Version comparison data:
= Beginning of Section =
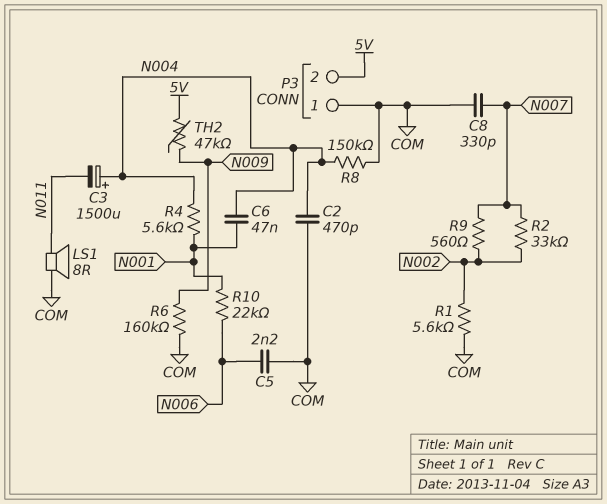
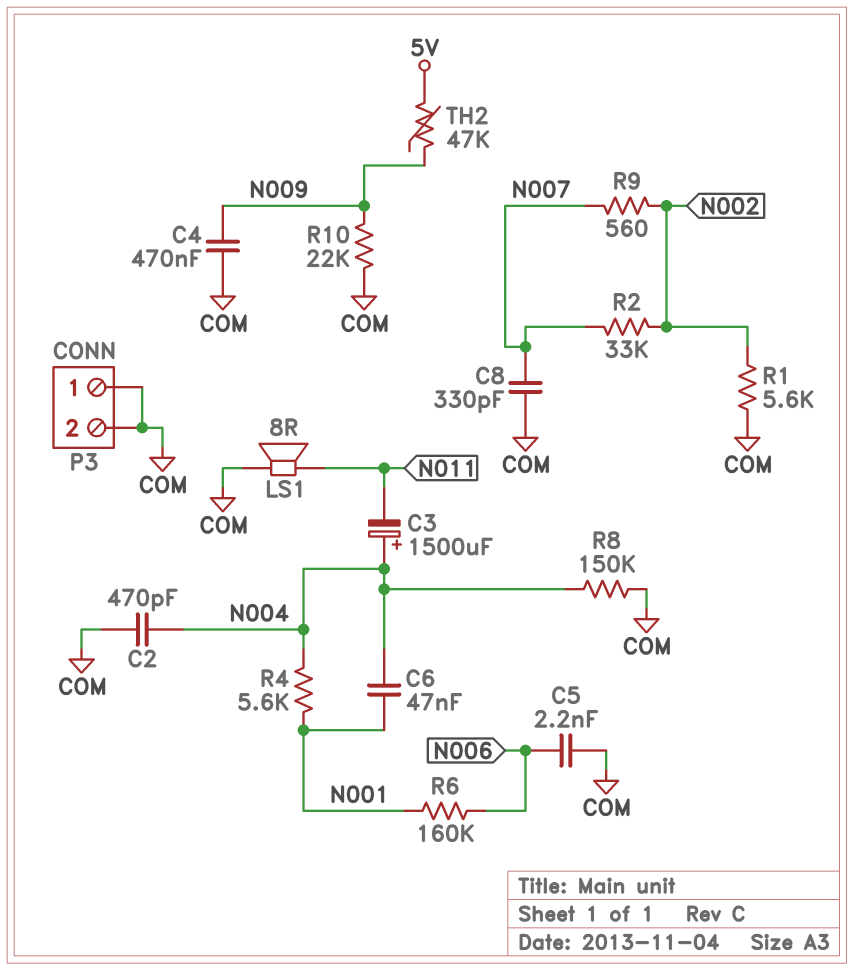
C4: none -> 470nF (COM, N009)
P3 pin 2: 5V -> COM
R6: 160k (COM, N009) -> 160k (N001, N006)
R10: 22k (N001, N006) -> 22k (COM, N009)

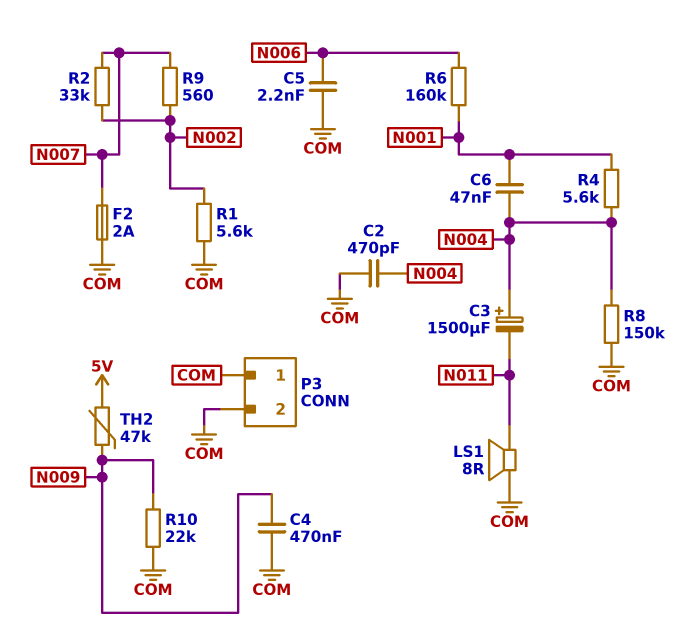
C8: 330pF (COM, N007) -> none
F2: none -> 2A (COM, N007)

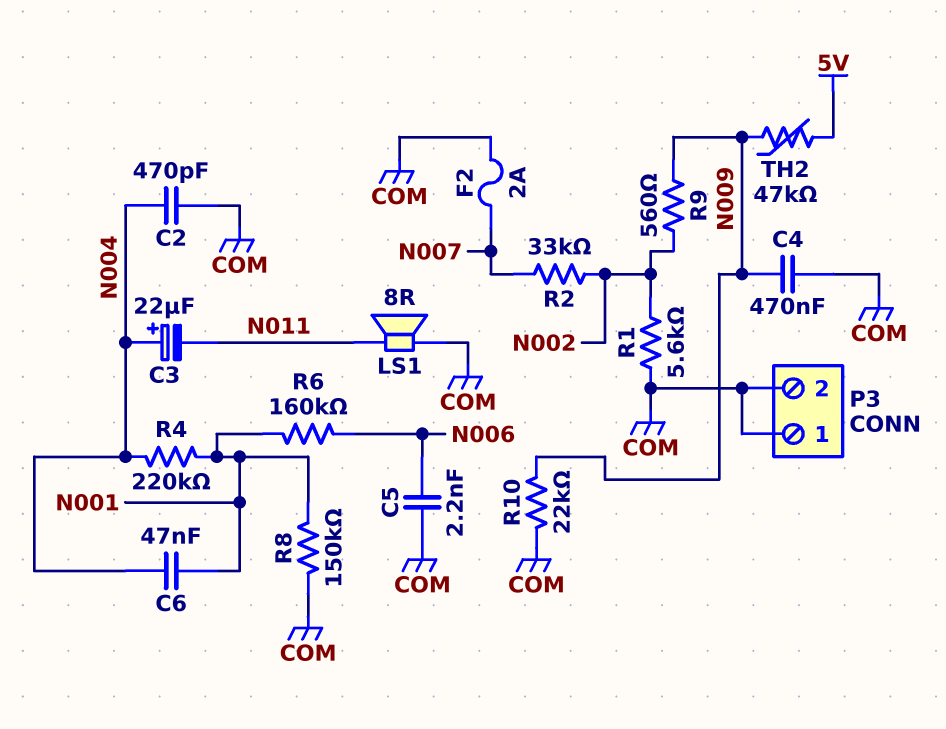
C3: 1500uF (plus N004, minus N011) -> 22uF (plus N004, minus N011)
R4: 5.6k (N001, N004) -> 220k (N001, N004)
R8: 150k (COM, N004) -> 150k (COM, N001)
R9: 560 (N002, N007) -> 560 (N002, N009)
= End of Section =
= Beginning of Section =
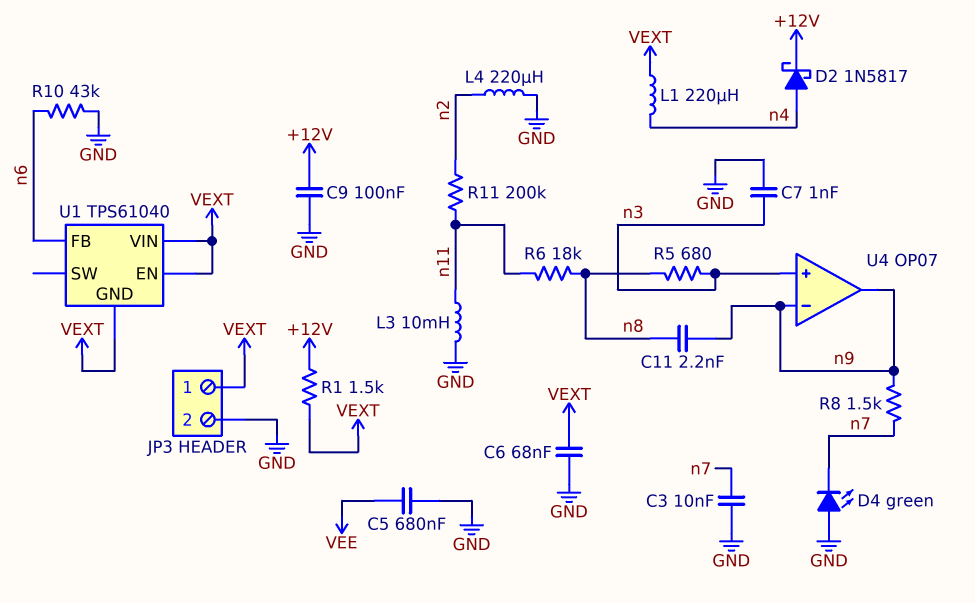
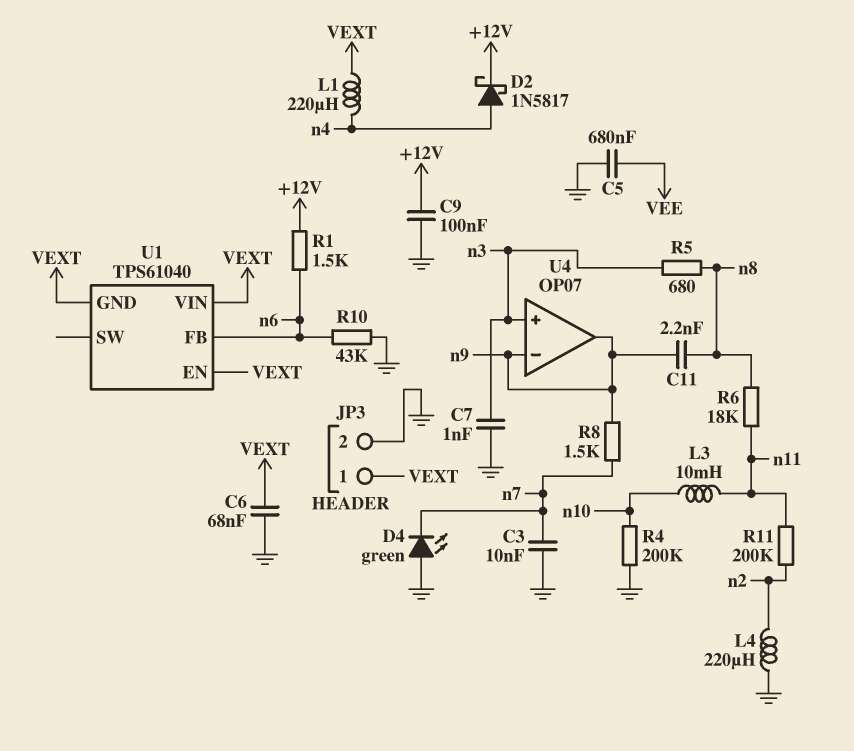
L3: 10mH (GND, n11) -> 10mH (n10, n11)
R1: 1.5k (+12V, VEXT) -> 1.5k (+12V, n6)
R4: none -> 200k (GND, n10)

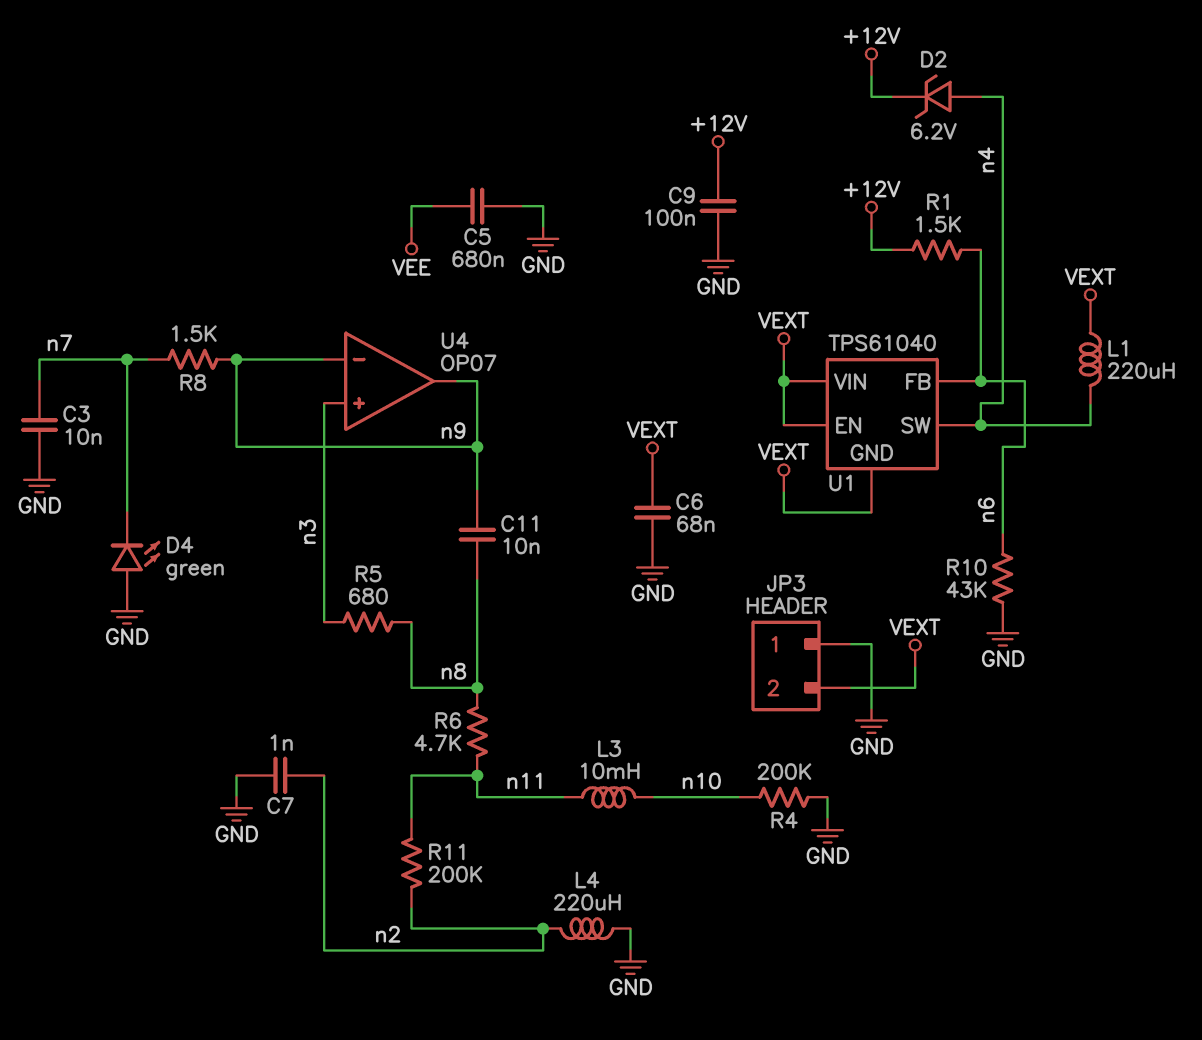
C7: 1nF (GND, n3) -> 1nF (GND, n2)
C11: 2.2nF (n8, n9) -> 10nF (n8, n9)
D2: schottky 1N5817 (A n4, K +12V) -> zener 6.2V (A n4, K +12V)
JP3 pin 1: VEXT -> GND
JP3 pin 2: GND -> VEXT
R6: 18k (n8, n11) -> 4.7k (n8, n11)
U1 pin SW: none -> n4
= End of Section =
## Your instructions:
Using the data above, transcribe exactly the lines between those containing "P3 pin 2: 5V -> COM" and "R9: 560 (N002, N007) -> 560 (N002, N009)", inclusive, and leave every picture behind.

## Result for this exercise:
P3 pin 2: 5V -> COM
R6: 160k (COM, N009) -> 160k (N001, N006)
R10: 22k (N001, N006) -> 22k (COM, N009)

C8: 330pF (COM, N007) -> none
F2: none -> 2A (COM, N007)

C3: 1500uF (plus N004, minus N011) -> 22uF (plus N004, minus N011)
R4: 5.6k (N001, N004) -> 220k (N001, N004)
R8: 150k (COM, N004) -> 150k (COM, N001)
R9: 560 (N002, N007) -> 560 (N002, N009)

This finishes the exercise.